YOUR INSTRUCTIONS:
Give back the data below word for word. Any image in it should be left out.
*** SOURCE MATERIAL ***
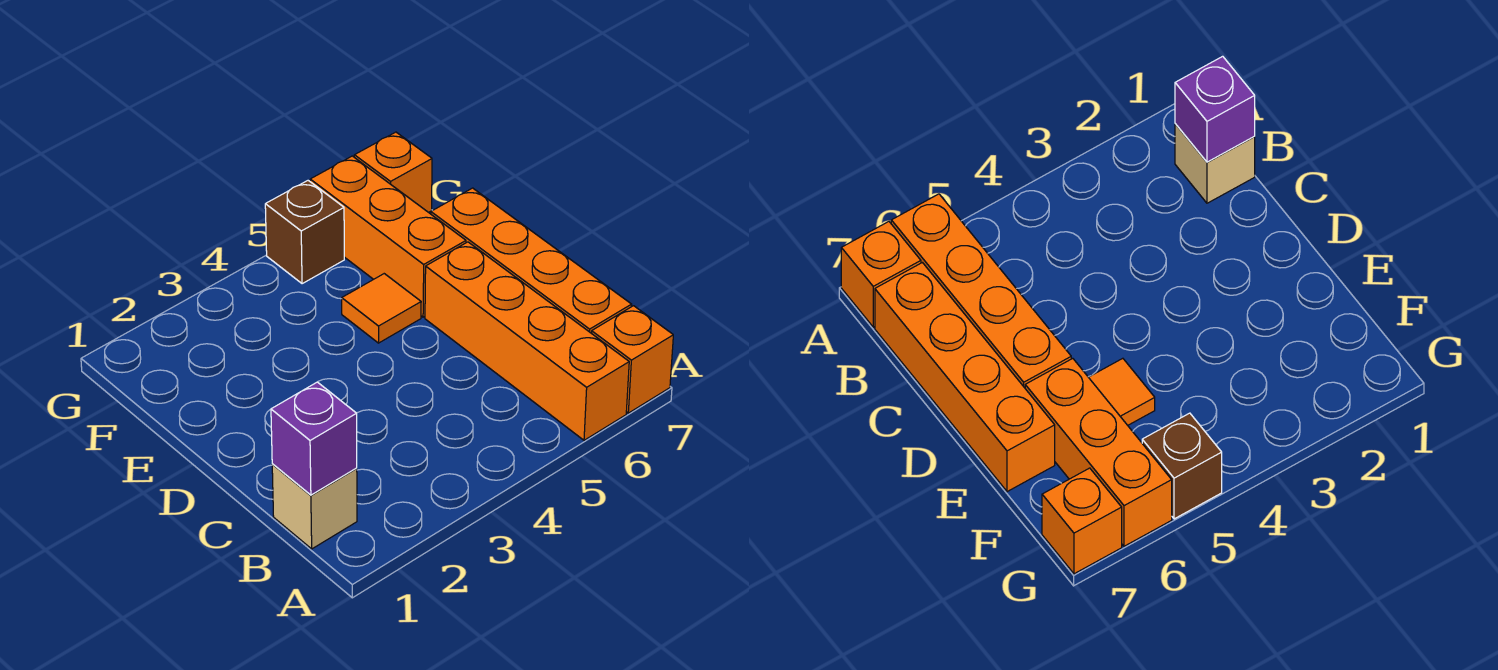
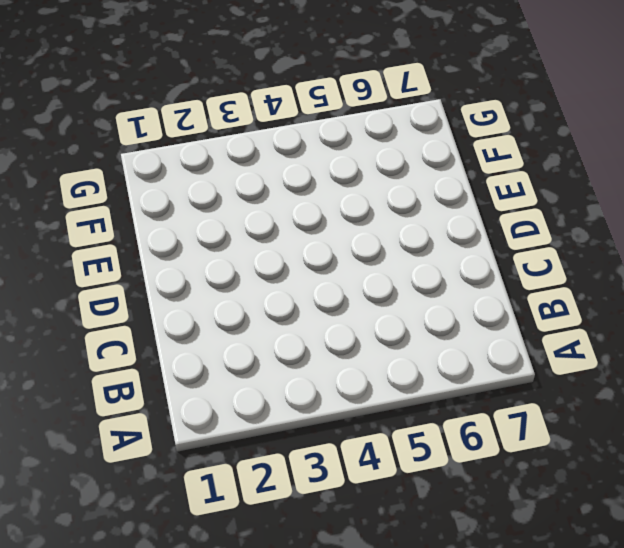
none -> orange brick A6:D6 level 1
none -> orange brick A7 level 1

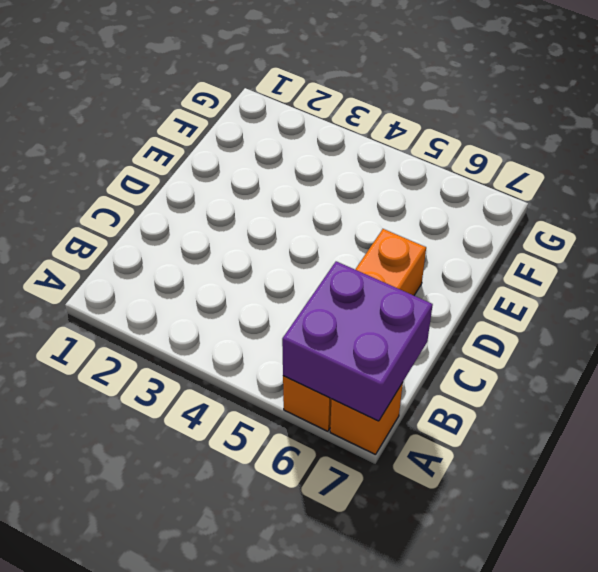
purple brick A6:B7 level 2 -> none
none -> tan brick B1 level 1
none -> orange brick B7:E7 level 1

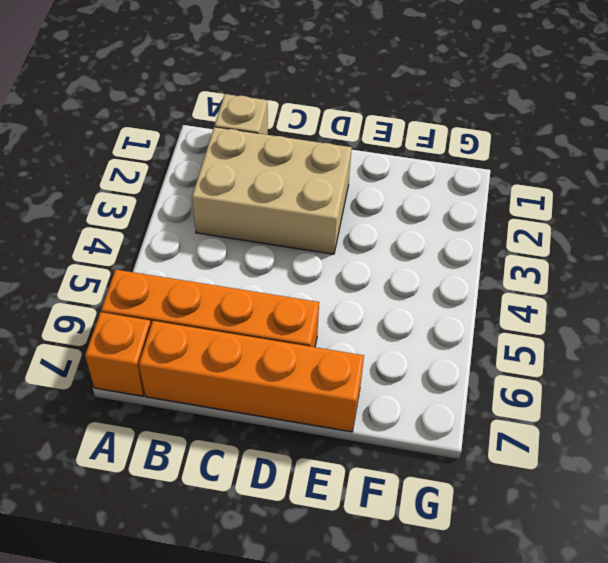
tan brick B2:D3 level 1 -> none
none -> orange tile E5 level 1
none -> orange brick E6:G6 level 1

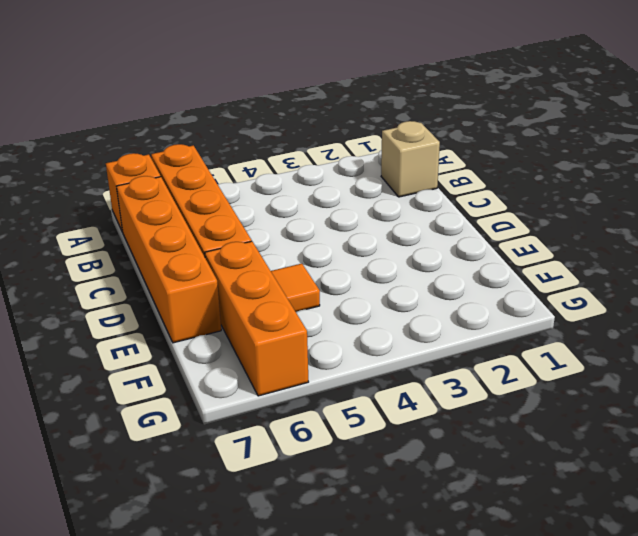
none -> brown brick G5 level 1
none -> orange brick G7 level 1

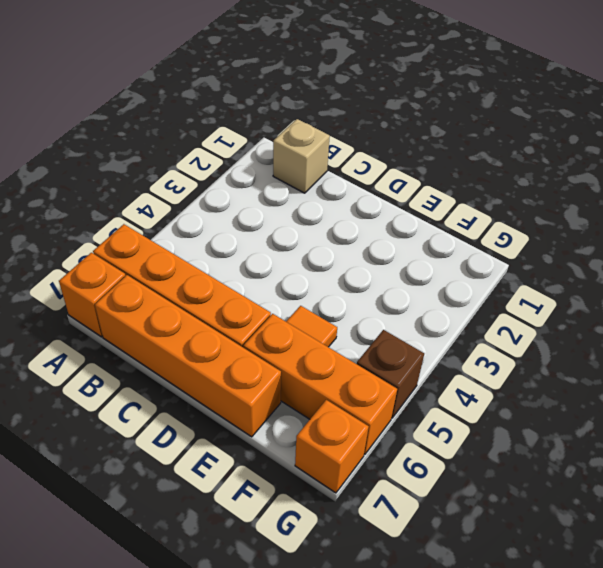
none -> purple brick B1 level 2

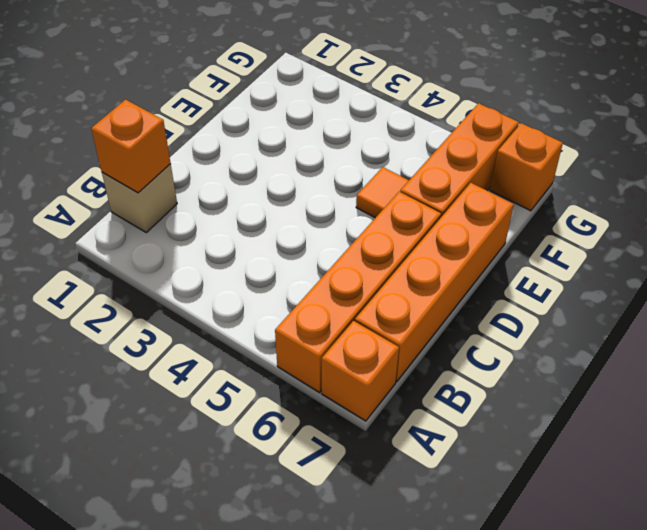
orange brick B1 level 2 -> purple brick B1 level 2
none -> brown brick G5 level 1

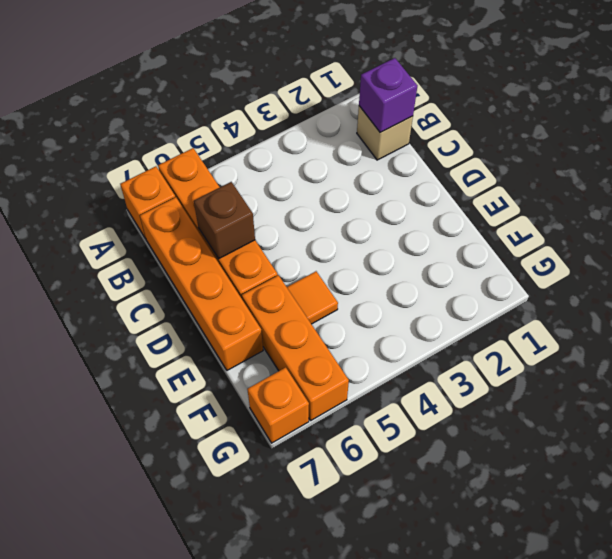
brown brick C6 level 2 -> brown brick G5 level 1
*** End of SOURCE MATERIAL ***
ANSWER BELOW:
none -> orange brick A6:D6 level 1
none -> orange brick A7 level 1

purple brick A6:B7 level 2 -> none
none -> tan brick B1 level 1
none -> orange brick B7:E7 level 1

tan brick B2:D3 level 1 -> none
none -> orange tile E5 level 1
none -> orange brick E6:G6 level 1

none -> brown brick G5 level 1
none -> orange brick G7 level 1

none -> purple brick B1 level 2

orange brick B1 level 2 -> purple brick B1 level 2
none -> brown brick G5 level 1

brown brick C6 level 2 -> brown brick G5 level 1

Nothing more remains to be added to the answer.